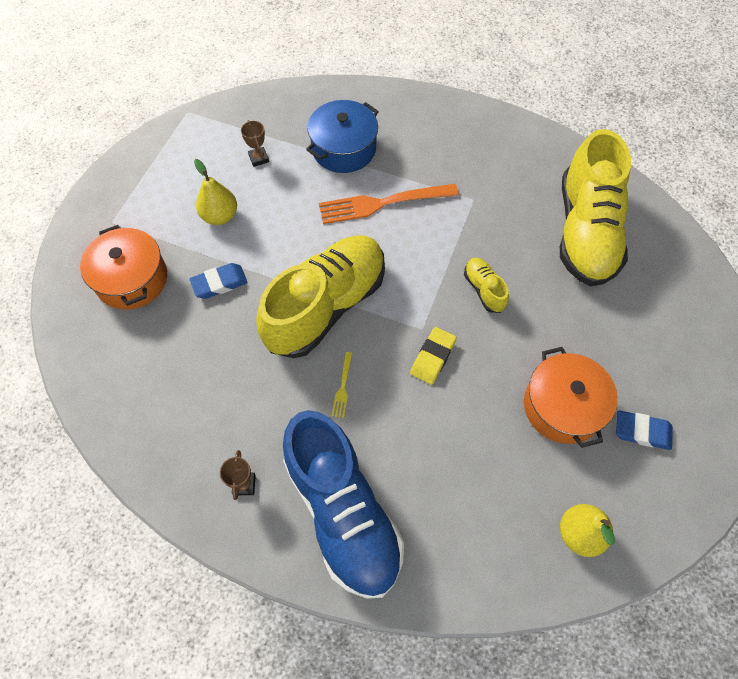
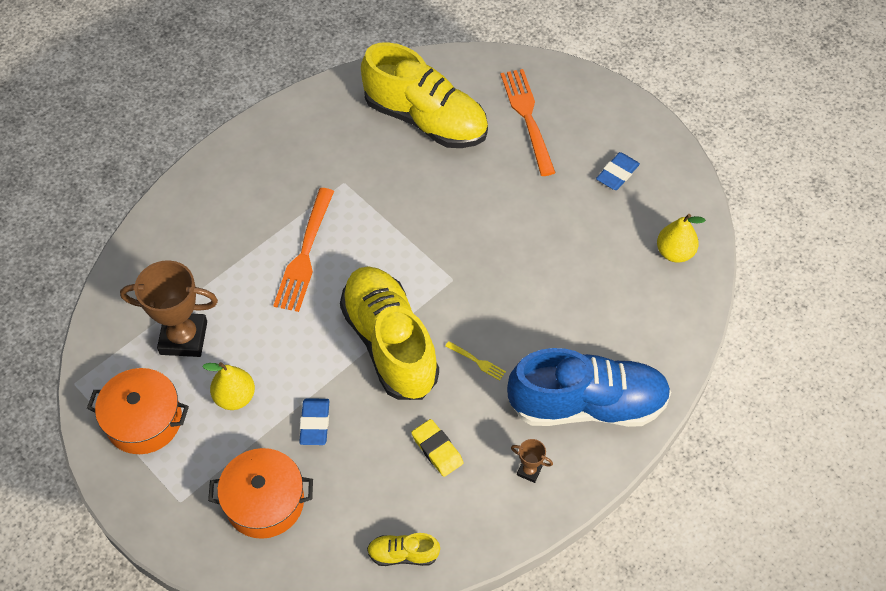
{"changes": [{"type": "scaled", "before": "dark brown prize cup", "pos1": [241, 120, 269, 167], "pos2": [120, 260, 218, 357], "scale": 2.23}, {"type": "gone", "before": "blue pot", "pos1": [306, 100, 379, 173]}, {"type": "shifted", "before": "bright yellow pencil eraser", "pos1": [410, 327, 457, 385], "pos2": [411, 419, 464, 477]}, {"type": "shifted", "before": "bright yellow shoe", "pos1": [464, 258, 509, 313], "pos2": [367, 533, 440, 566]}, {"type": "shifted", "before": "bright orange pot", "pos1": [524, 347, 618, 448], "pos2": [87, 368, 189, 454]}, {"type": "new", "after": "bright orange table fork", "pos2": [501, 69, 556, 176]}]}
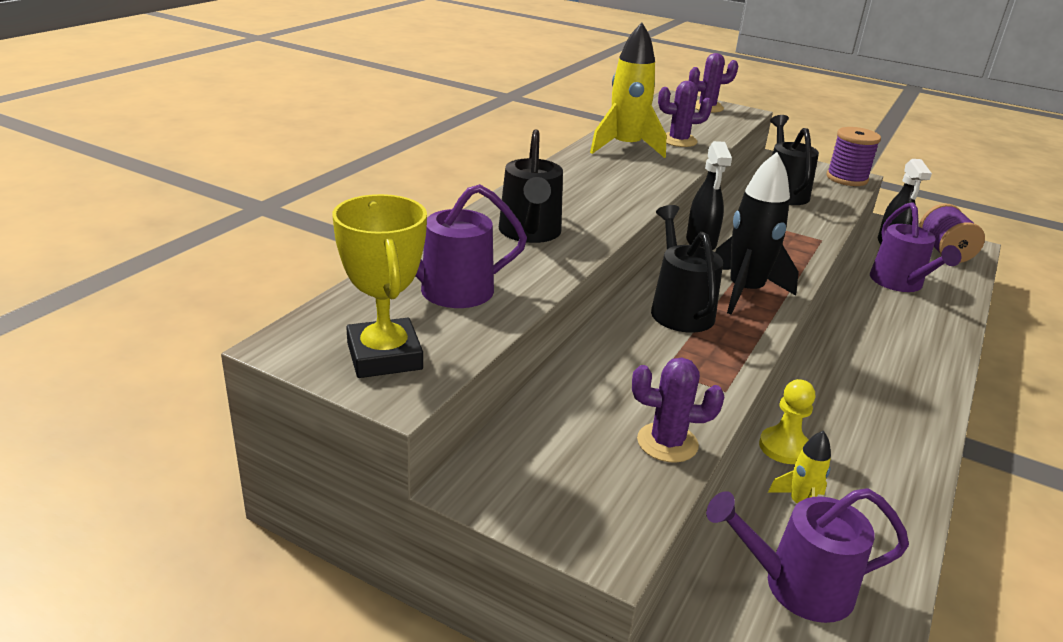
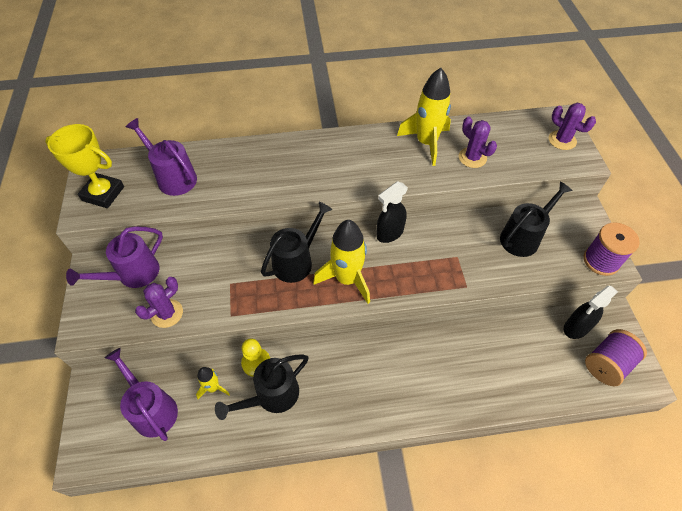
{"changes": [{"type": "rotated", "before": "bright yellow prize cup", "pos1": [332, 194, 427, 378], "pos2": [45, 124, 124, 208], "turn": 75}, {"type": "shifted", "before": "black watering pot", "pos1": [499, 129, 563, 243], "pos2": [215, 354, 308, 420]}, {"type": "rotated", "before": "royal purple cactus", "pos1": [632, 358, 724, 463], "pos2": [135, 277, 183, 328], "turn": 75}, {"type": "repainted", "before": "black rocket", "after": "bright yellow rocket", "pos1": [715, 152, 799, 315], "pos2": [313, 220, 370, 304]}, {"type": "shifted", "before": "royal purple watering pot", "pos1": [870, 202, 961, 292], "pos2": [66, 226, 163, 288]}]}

·····

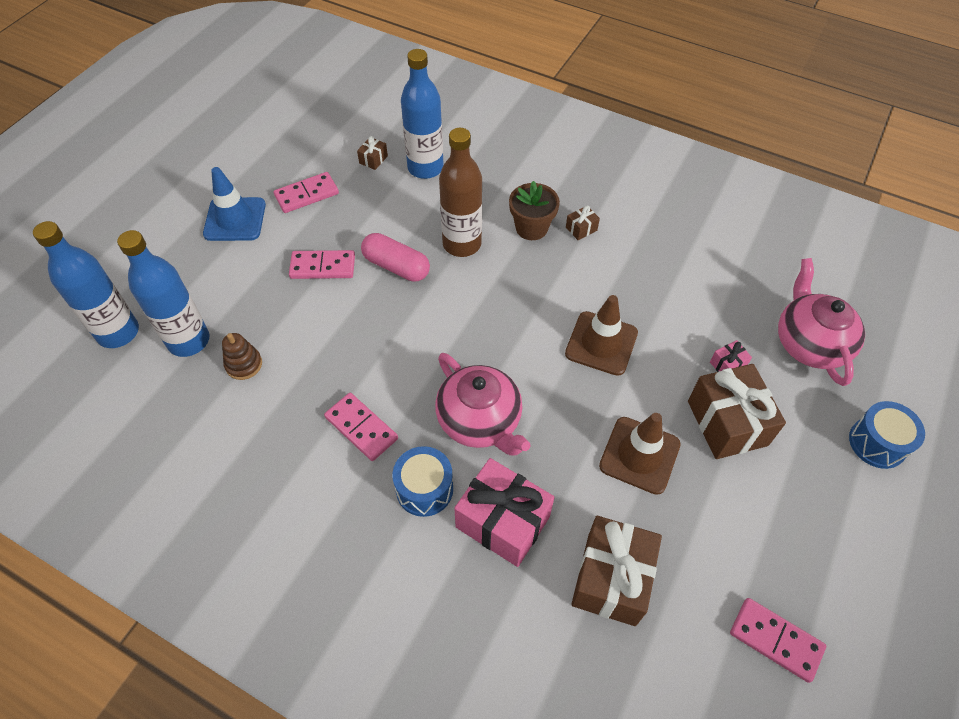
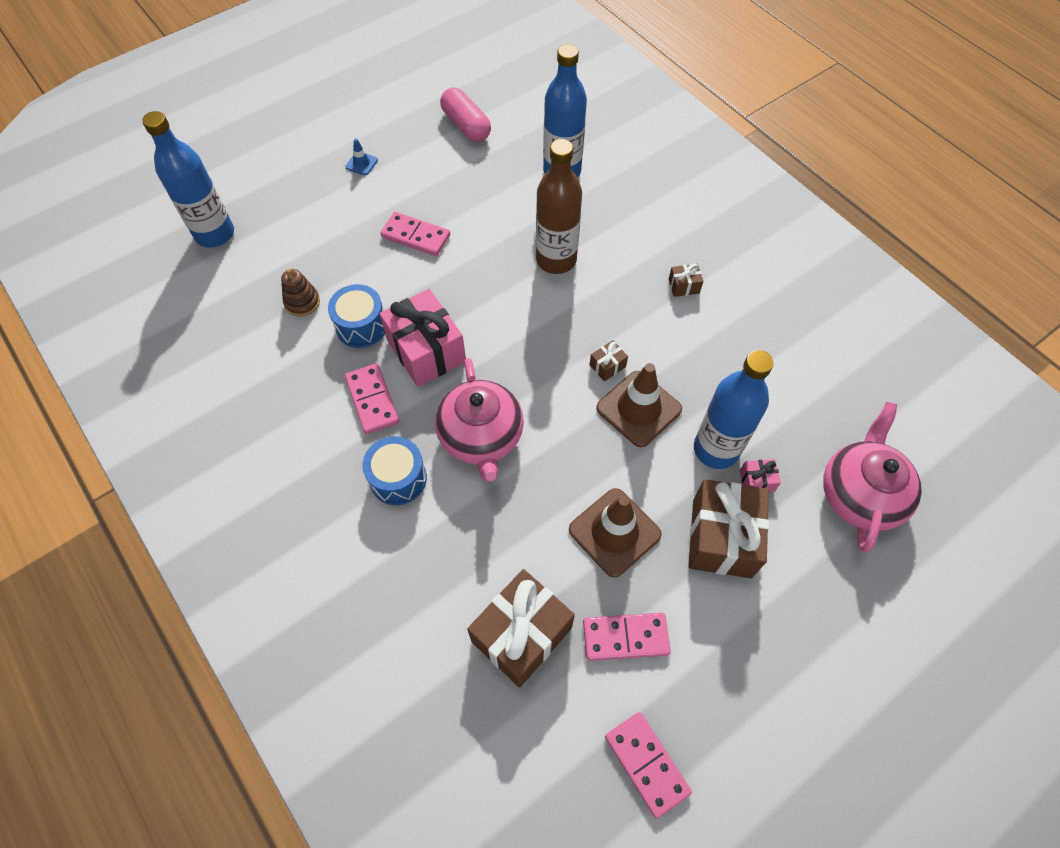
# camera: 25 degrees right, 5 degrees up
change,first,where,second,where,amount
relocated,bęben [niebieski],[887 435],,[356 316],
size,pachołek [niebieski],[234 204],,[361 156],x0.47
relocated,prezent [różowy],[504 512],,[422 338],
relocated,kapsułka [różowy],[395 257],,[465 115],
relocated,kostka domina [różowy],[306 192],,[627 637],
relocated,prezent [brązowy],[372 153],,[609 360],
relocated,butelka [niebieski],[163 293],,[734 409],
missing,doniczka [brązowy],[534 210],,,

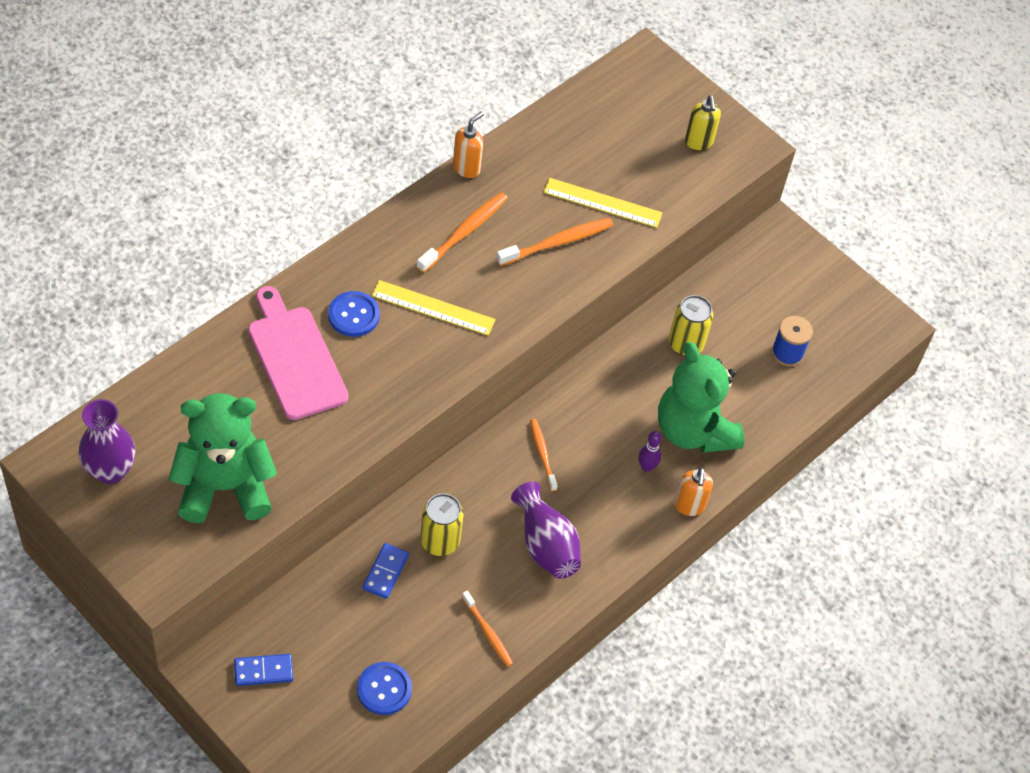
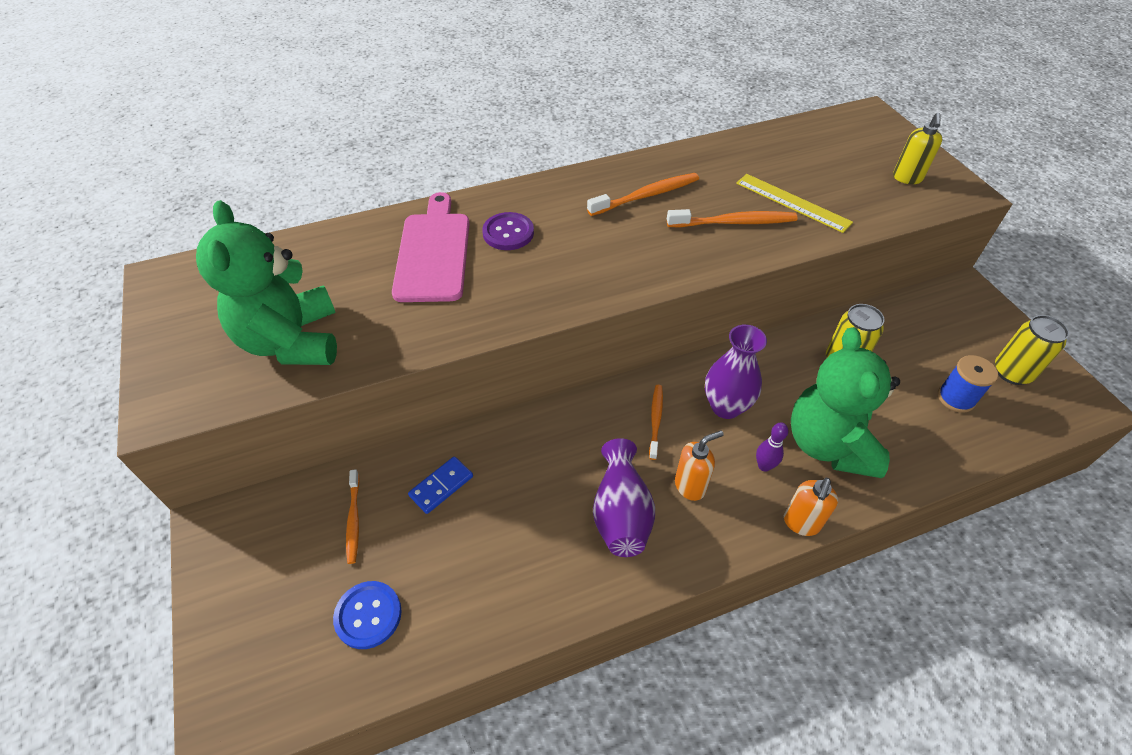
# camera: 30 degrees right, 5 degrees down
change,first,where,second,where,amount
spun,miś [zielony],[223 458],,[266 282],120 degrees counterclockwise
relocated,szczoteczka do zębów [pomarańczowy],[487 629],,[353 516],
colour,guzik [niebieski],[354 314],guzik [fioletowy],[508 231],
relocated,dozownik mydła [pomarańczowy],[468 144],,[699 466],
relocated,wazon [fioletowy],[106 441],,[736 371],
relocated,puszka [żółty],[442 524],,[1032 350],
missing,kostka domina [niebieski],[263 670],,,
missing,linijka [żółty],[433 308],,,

·····

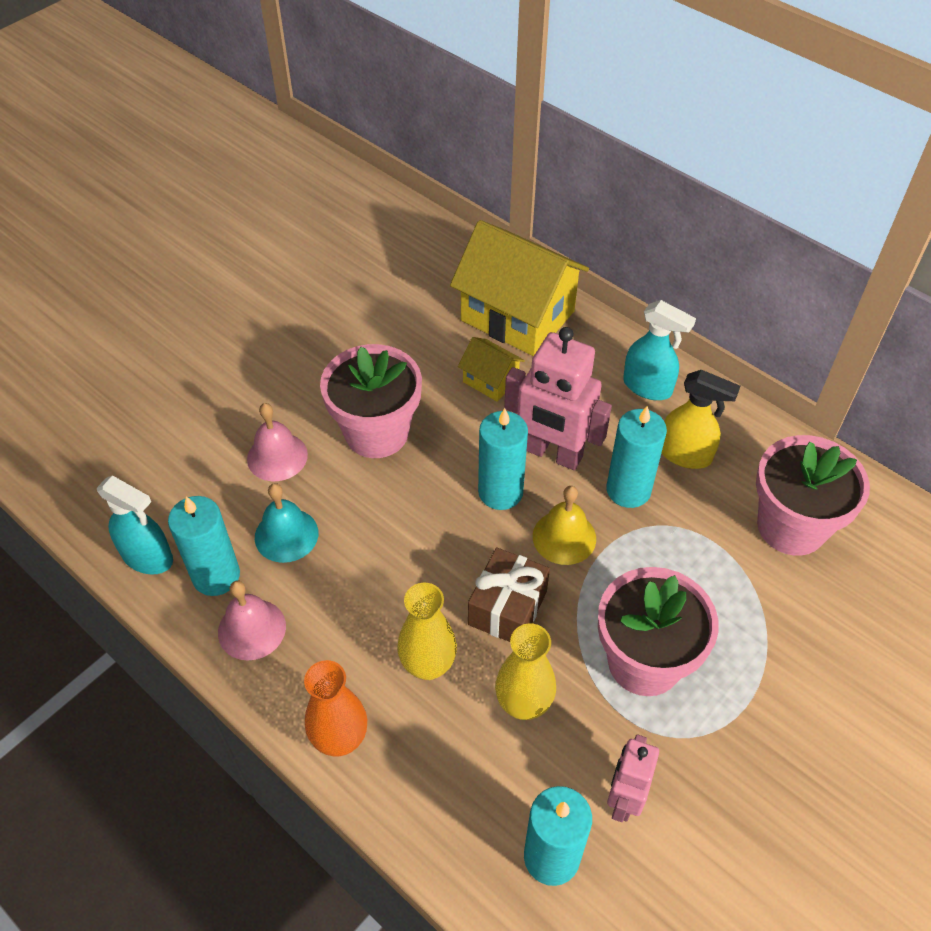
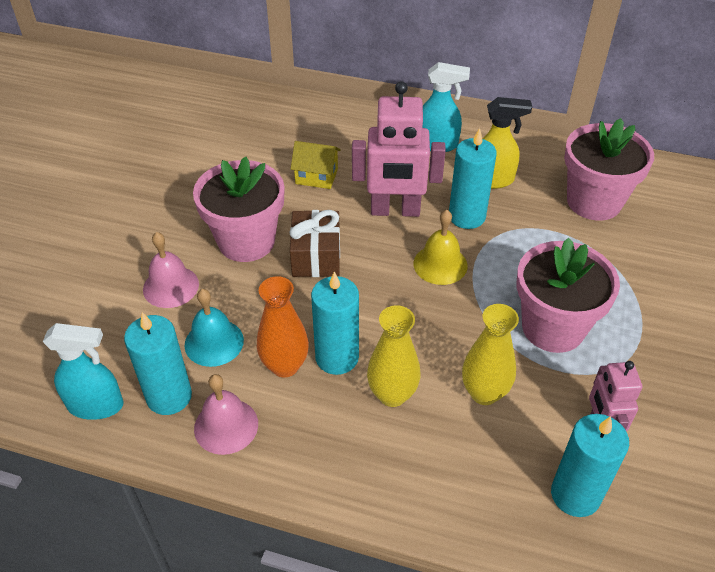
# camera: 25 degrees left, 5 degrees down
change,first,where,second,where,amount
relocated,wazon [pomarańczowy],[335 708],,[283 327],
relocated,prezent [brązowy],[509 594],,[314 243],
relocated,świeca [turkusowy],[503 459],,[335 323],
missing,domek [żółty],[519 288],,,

·····

## Task requirements
Reprint exactly the lines above that start at the one with "relocated,prezent [brązowy],[372 153],,[609" and end at the one with "relocated,butelka [niebieski],[163 293],,[734", keeping both and adding none.

## Written response
relocated,prezent [brązowy],[372 153],,[609 360],
relocated,butelka [niebieski],[163 293],,[734 409],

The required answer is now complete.